Copy out the entire listing precisely.

▶ DATA FOR THIS TASK
------------------------------------------------------------------------

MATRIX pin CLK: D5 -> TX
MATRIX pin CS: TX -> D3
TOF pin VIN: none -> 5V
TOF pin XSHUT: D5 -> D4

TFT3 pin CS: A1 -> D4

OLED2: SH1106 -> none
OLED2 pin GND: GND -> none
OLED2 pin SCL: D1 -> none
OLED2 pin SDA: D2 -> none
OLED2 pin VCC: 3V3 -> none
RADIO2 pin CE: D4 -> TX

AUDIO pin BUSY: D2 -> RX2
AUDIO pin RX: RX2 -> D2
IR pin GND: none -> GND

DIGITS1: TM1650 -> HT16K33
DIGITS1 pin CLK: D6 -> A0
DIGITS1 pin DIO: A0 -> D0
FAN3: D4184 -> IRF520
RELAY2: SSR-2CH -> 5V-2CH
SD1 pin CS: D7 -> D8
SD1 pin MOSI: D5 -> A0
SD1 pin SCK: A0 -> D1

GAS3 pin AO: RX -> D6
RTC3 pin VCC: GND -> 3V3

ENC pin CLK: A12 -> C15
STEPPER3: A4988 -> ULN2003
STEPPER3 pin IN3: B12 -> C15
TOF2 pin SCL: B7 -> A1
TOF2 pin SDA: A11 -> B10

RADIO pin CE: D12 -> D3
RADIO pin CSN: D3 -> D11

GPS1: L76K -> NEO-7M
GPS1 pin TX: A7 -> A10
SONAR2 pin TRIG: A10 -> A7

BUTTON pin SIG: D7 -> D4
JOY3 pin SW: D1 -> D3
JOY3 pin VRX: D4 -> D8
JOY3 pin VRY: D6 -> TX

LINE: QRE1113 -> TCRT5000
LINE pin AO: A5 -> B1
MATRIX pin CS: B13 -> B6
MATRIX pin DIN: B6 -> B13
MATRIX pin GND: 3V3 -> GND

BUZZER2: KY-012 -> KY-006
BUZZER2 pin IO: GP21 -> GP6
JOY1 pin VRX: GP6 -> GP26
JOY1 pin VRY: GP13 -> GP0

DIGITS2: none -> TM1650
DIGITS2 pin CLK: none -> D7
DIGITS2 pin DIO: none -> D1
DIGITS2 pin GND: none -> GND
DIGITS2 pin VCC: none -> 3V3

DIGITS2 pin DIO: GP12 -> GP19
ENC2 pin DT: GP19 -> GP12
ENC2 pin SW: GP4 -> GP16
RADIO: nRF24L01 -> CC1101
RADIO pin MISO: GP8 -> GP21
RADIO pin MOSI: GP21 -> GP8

------------------------------------------------------------------------

▶ RESULT OF THIS EXERCISE
MATRIX pin CLK: D5 -> TX
MATRIX pin CS: TX -> D3
TOF pin VIN: none -> 5V
TOF pin XSHUT: D5 -> D4

TFT3 pin CS: A1 -> D4

OLED2: SH1106 -> none
OLED2 pin GND: GND -> none
OLED2 pin SCL: D1 -> none
OLED2 pin SDA: D2 -> none
OLED2 pin VCC: 3V3 -> none
RADIO2 pin CE: D4 -> TX

AUDIO pin BUSY: D2 -> RX2
AUDIO pin RX: RX2 -> D2
IR pin GND: none -> GND

DIGITS1: TM1650 -> HT16K33
DIGITS1 pin CLK: D6 -> A0
DIGITS1 pin DIO: A0 -> D0
FAN3: D4184 -> IRF520
RELAY2: SSR-2CH -> 5V-2CH
SD1 pin CS: D7 -> D8
SD1 pin MOSI: D5 -> A0
SD1 pin SCK: A0 -> D1

GAS3 pin AO: RX -> D6
RTC3 pin VCC: GND -> 3V3

ENC pin CLK: A12 -> C15
STEPPER3: A4988 -> ULN2003
STEPPER3 pin IN3: B12 -> C15
TOF2 pin SCL: B7 -> A1
TOF2 pin SDA: A11 -> B10

RADIO pin CE: D12 -> D3
RADIO pin CSN: D3 -> D11

GPS1: L76K -> NEO-7M
GPS1 pin TX: A7 -> A10
SONAR2 pin TRIG: A10 -> A7

BUTTON pin SIG: D7 -> D4
JOY3 pin SW: D1 -> D3
JOY3 pin VRX: D4 -> D8
JOY3 pin VRY: D6 -> TX

LINE: QRE1113 -> TCRT5000
LINE pin AO: A5 -> B1
MATRIX pin CS: B13 -> B6
MATRIX pin DIN: B6 -> B13
MATRIX pin GND: 3V3 -> GND

BUZZER2: KY-012 -> KY-006
BUZZER2 pin IO: GP21 -> GP6
JOY1 pin VRX: GP6 -> GP26
JOY1 pin VRY: GP13 -> GP0

DIGITS2: none -> TM1650
DIGITS2 pin CLK: none -> D7
DIGITS2 pin DIO: none -> D1
DIGITS2 pin GND: none -> GND
DIGITS2 pin VCC: none -> 3V3

DIGITS2 pin DIO: GP12 -> GP19
ENC2 pin DT: GP19 -> GP12
ENC2 pin SW: GP4 -> GP16
RADIO: nRF24L01 -> CC1101
RADIO pin MISO: GP8 -> GP21
RADIO pin MOSI: GP21 -> GP8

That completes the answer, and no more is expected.